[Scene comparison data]
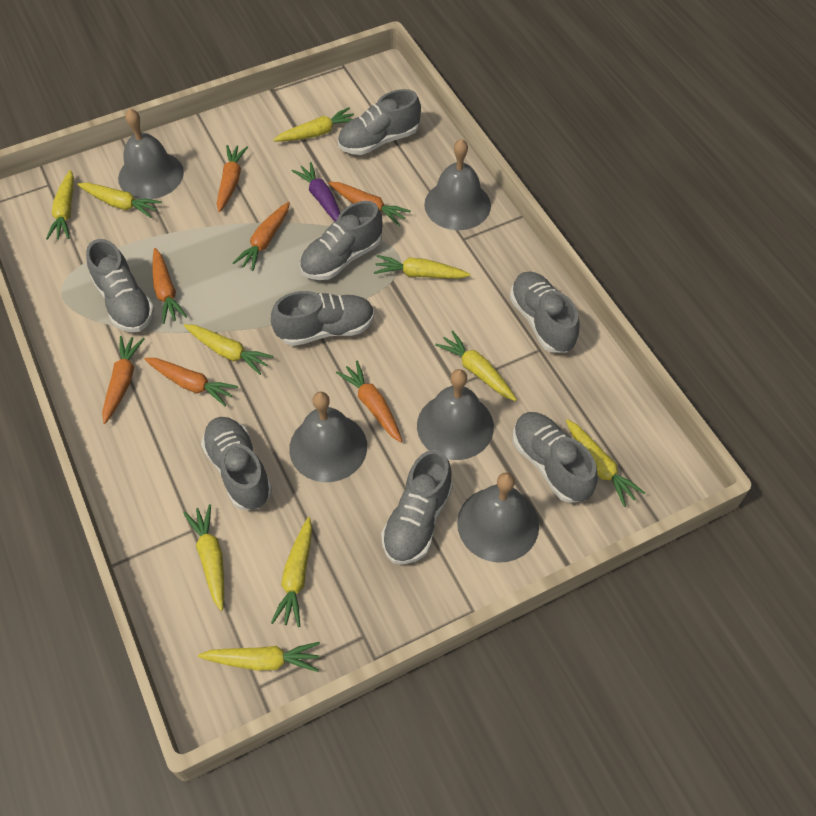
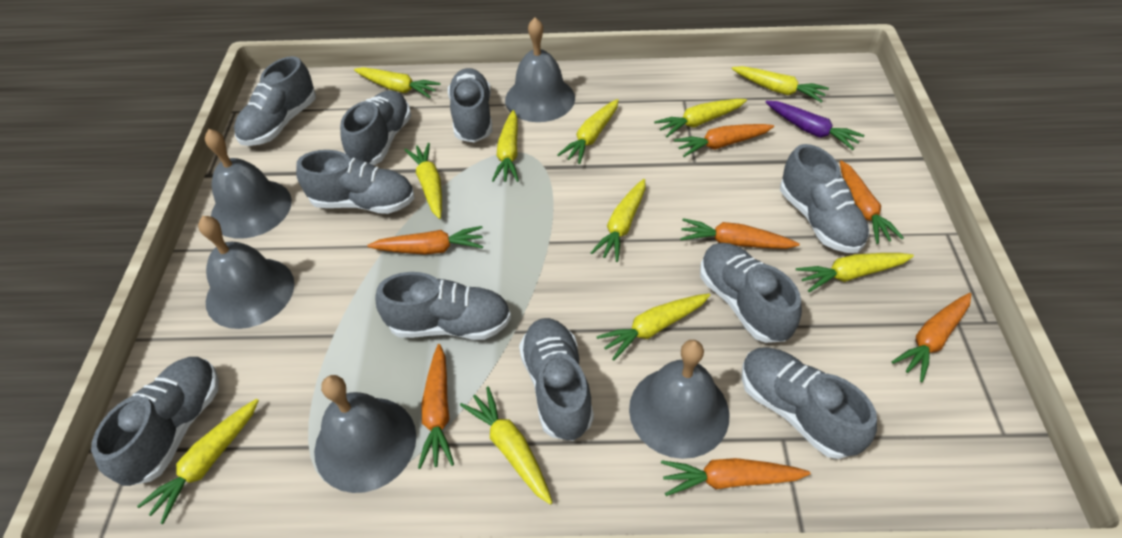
grey shoe: 8 -> 10
yellow carrot: 10 -> 11

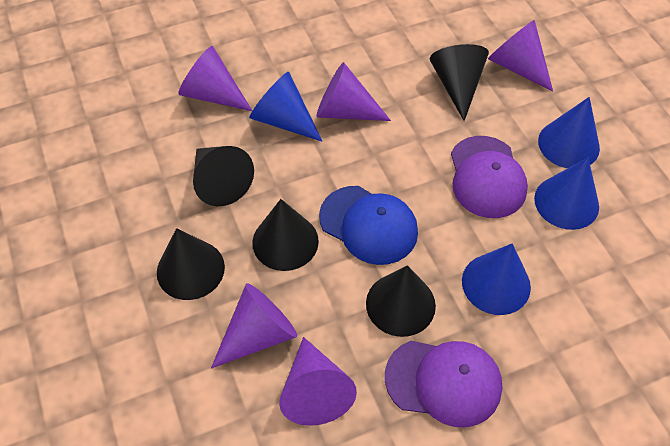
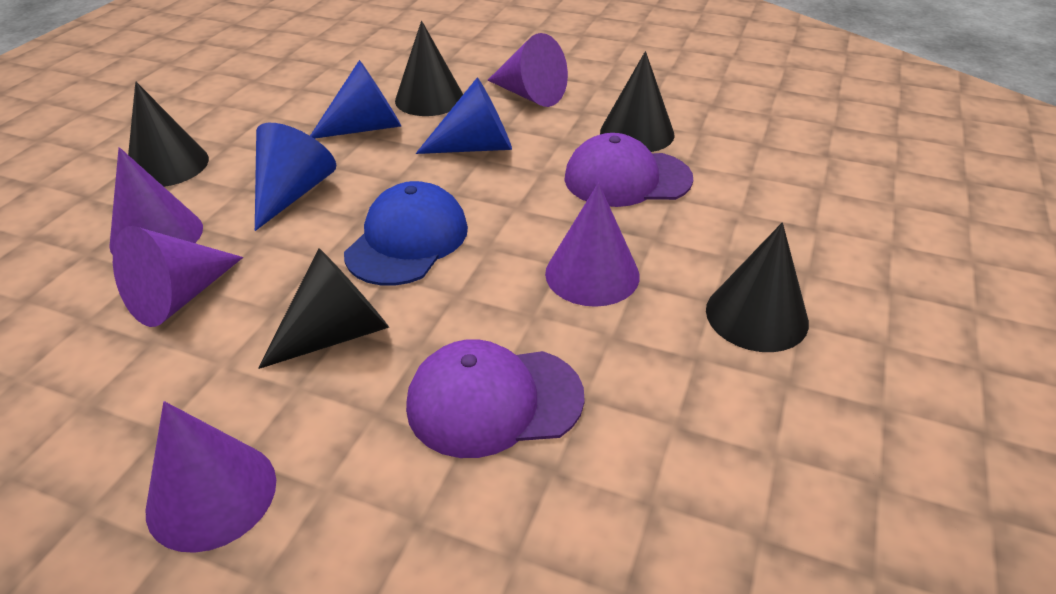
blue cone: 4 -> 3

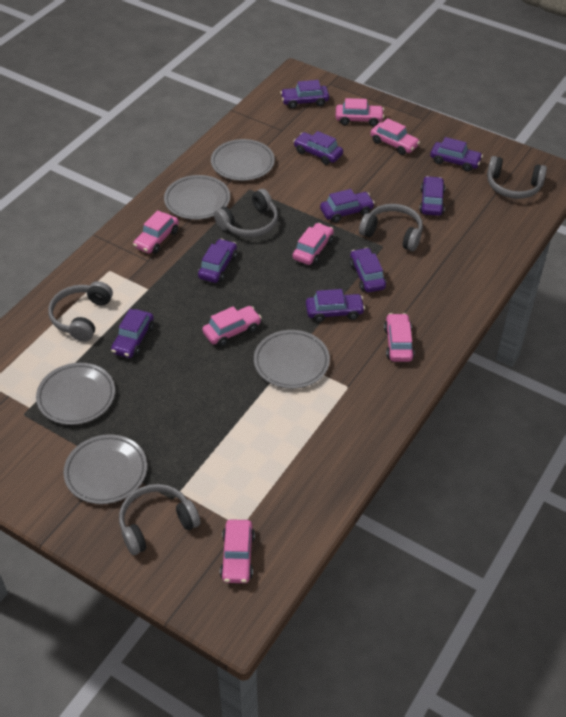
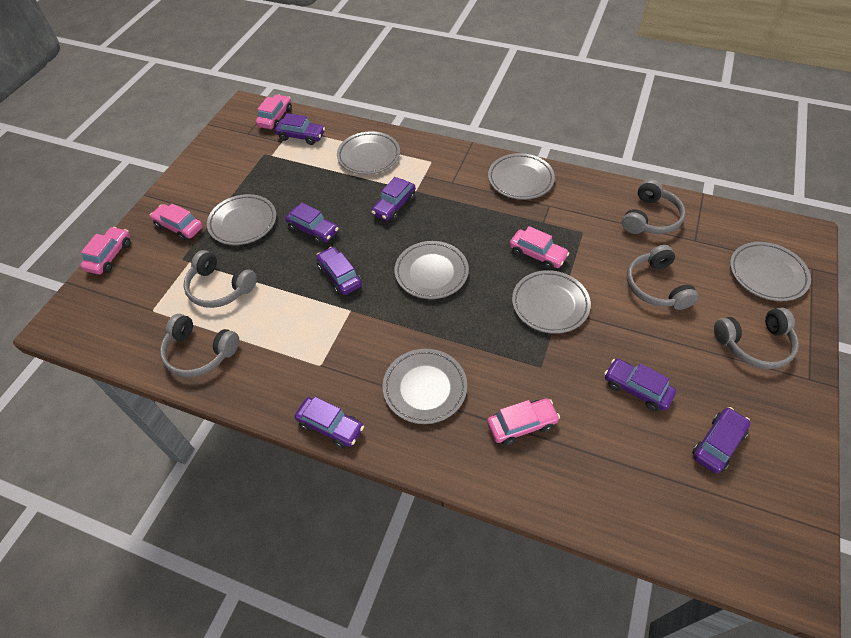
grey plate: 5 -> 7
pink car: 7 -> 5
purple car: 9 -> 7

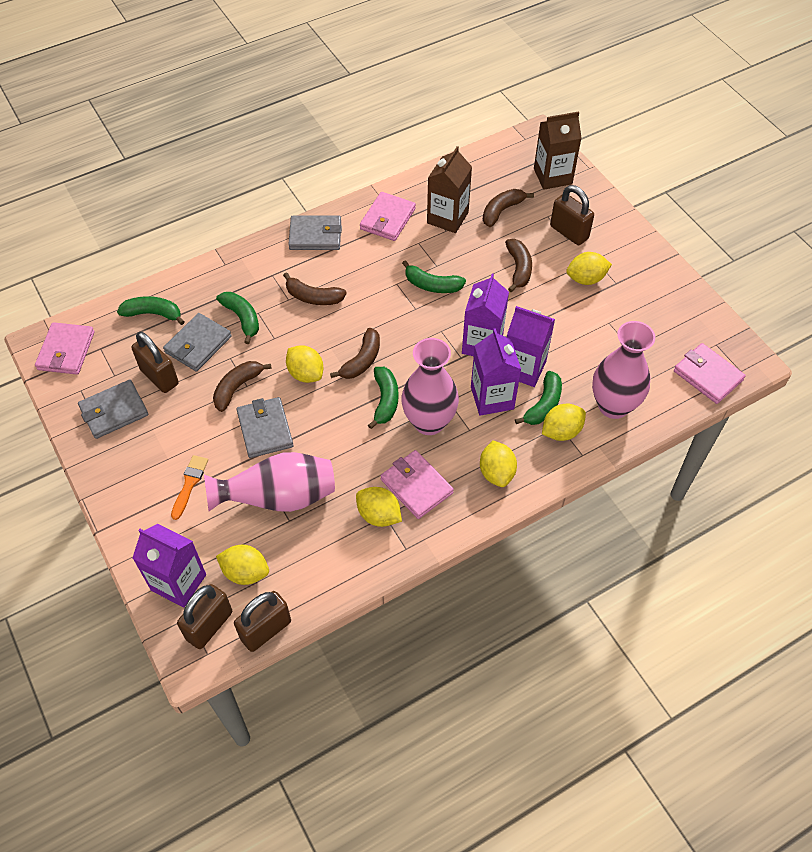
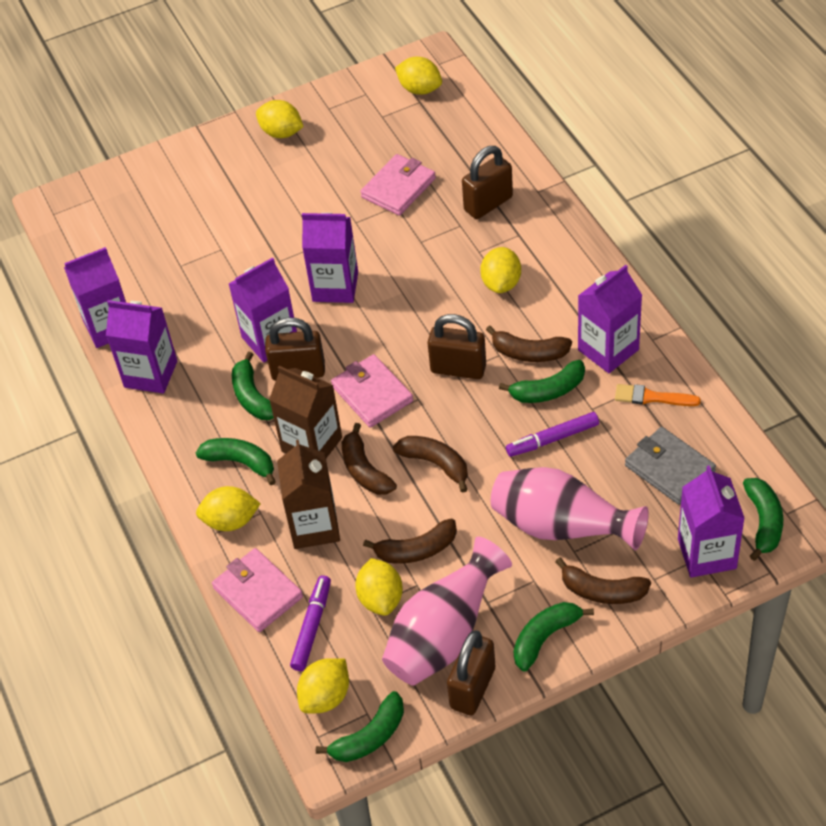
green banana: 5 -> 6
grey wallet: 4 -> 1
pink vase: 3 -> 2
pink wallet: 4 -> 3
purple carton: 4 -> 6
purple marker: 0 -> 2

» **Your instructions**
A complete answer lists each line of the data that holds the word "grey".

» **Answer area**
grey shoe: 8 -> 10
grey plate: 5 -> 7
grey wallet: 4 -> 1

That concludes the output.